▶ [Problem to solve] From the records below, output exactly the lines running from the line containing "green cake: 9 -> 7" through the line containing "turquoise cupcake: 15 -> 14", and no others.

▶ [Extracted information]
++++++++

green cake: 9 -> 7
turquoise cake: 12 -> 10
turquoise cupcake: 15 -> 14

++++++++

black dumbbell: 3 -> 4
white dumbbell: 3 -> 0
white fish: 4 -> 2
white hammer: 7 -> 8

++++++++

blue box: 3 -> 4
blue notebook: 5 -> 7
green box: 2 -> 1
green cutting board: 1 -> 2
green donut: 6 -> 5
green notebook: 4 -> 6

++++++++

▶ [Exercise response]
green cake: 9 -> 7
turquoise cake: 12 -> 10
turquoise cupcake: 15 -> 14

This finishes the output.